Task goal: Every entry must appear in the answer exactly as written.

Spatial reasoning data:
☆ ☆ ☆ ☆

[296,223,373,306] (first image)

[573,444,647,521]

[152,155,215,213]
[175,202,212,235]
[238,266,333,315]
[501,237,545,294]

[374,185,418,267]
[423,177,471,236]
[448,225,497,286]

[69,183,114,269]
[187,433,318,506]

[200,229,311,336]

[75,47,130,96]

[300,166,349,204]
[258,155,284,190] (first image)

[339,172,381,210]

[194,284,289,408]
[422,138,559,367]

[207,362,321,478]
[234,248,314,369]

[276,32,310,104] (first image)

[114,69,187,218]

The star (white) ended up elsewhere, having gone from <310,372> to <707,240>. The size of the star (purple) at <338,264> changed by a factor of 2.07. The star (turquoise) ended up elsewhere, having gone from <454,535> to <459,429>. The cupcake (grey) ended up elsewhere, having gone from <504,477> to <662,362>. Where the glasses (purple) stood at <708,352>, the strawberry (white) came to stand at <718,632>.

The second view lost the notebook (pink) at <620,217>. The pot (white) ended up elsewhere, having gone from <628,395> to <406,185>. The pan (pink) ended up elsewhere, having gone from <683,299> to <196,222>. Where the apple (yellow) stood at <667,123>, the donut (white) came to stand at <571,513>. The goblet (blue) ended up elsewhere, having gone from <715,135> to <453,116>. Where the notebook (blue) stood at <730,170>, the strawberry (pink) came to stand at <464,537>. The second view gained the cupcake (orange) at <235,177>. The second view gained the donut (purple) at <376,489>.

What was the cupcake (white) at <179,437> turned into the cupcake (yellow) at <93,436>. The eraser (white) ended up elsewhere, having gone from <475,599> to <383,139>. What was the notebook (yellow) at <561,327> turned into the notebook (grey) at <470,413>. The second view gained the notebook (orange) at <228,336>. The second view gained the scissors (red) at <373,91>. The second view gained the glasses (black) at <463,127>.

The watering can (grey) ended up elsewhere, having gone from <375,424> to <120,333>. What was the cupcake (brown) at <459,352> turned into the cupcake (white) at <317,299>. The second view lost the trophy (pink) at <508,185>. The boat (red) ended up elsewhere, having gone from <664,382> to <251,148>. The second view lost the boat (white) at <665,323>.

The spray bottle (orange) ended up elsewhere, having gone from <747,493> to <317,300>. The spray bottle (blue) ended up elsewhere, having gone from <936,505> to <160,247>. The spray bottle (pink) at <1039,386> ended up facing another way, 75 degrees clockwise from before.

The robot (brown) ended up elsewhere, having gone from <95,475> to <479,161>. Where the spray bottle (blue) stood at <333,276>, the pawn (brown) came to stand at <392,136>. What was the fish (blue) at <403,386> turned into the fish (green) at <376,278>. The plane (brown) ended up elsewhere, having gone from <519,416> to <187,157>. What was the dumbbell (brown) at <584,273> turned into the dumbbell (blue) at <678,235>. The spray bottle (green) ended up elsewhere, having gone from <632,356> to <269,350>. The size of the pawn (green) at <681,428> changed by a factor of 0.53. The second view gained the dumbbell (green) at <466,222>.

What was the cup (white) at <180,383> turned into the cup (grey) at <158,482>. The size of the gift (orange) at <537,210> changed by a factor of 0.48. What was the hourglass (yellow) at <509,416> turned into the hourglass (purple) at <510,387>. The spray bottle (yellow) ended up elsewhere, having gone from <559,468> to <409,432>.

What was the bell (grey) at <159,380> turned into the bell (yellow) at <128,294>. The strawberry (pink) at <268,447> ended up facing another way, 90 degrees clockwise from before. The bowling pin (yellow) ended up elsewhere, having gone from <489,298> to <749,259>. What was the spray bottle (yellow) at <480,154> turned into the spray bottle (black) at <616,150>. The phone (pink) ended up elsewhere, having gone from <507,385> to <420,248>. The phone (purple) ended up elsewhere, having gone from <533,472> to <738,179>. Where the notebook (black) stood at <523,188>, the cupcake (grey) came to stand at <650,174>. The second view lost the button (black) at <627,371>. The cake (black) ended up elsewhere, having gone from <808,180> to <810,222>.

☆ ☆ ☆ ☆

Response area:
[296,223,373,306] (first image)

[573,444,647,521]

[152,155,215,213]
[175,202,212,235]
[238,266,333,315]
[501,237,545,294]

[374,185,418,267]
[423,177,471,236]
[448,225,497,286]

[69,183,114,269]
[187,433,318,506]

[200,229,311,336]

[75,47,130,96]

[300,166,349,204]
[258,155,284,190] (first image)

[339,172,381,210]

[194,284,289,408]
[422,138,559,367]

[207,362,321,478]
[234,248,314,369]

[276,32,310,104] (first image)

[114,69,187,218]

The star (white) ended up elsewhere, having gone from <310,372> to <707,240>. The size of the star (purple) at <338,264> changed by a factor of 2.07. The star (turquoise) ended up elsewhere, having gone from <454,535> to <459,429>. The cupcake (grey) ended up elsewhere, having gone from <504,477> to <662,362>. Where the glasses (purple) stood at <708,352>, the strawberry (white) came to stand at <718,632>.

The second view lost the notebook (pink) at <620,217>. The pot (white) ended up elsewhere, having gone from <628,395> to <406,185>. The pan (pink) ended up elsewhere, having gone from <683,299> to <196,222>. Where the apple (yellow) stood at <667,123>, the donut (white) came to stand at <571,513>. The goblet (blue) ended up elsewhere, having gone from <715,135> to <453,116>. Where the notebook (blue) stood at <730,170>, the strawberry (pink) came to stand at <464,537>. The second view gained the cupcake (orange) at <235,177>. The second view gained the donut (purple) at <376,489>.

What was the cupcake (white) at <179,437> turned into the cupcake (yellow) at <93,436>. The eraser (white) ended up elsewhere, having gone from <475,599> to <383,139>. What was the notebook (yellow) at <561,327> turned into the notebook (grey) at <470,413>. The second view gained the notebook (orange) at <228,336>. The second view gained the scissors (red) at <373,91>. The second view gained the glasses (black) at <463,127>.

The watering can (grey) ended up elsewhere, having gone from <375,424> to <120,333>. What was the cupcake (brown) at <459,352> turned into the cupcake (white) at <317,299>. The second view lost the trophy (pink) at <508,185>. The boat (red) ended up elsewhere, having gone from <664,382> to <251,148>. The second view lost the boat (white) at <665,323>.

The spray bottle (orange) ended up elsewhere, having gone from <747,493> to <317,300>. The spray bottle (blue) ended up elsewhere, having gone from <936,505> to <160,247>. The spray bottle (pink) at <1039,386> ended up facing another way, 75 degrees clockwise from before.

The robot (brown) ended up elsewhere, having gone from <95,475> to <479,161>. Where the spray bottle (blue) stood at <333,276>, the pawn (brown) came to stand at <392,136>. What was the fish (blue) at <403,386> turned into the fish (green) at <376,278>. The plane (brown) ended up elsewhere, having gone from <519,416> to <187,157>. What was the dumbbell (brown) at <584,273> turned into the dumbbell (blue) at <678,235>. The spray bottle (green) ended up elsewhere, having gone from <632,356> to <269,350>. The size of the pawn (green) at <681,428> changed by a factor of 0.53. The second view gained the dumbbell (green) at <466,222>.

What was the cup (white) at <180,383> turned into the cup (grey) at <158,482>. The size of the gift (orange) at <537,210> changed by a factor of 0.48. What was the hourglass (yellow) at <509,416> turned into the hourglass (purple) at <510,387>. The spray bottle (yellow) ended up elsewhere, having gone from <559,468> to <409,432>.

What was the bell (grey) at <159,380> turned into the bell (yellow) at <128,294>. The strawberry (pink) at <268,447> ended up facing another way, 90 degrees clockwise from before. The bowling pin (yellow) ended up elsewhere, having gone from <489,298> to <749,259>. What was the spray bottle (yellow) at <480,154> turned into the spray bottle (black) at <616,150>. The phone (pink) ended up elsewhere, having gone from <507,385> to <420,248>. The phone (purple) ended up elsewhere, having gone from <533,472> to <738,179>. Where the notebook (black) stood at <523,188>, the cupcake (grey) came to stand at <650,174>. The second view lost the button (black) at <627,371>. The cake (black) ended up elsewhere, having gone from <808,180> to <810,222>.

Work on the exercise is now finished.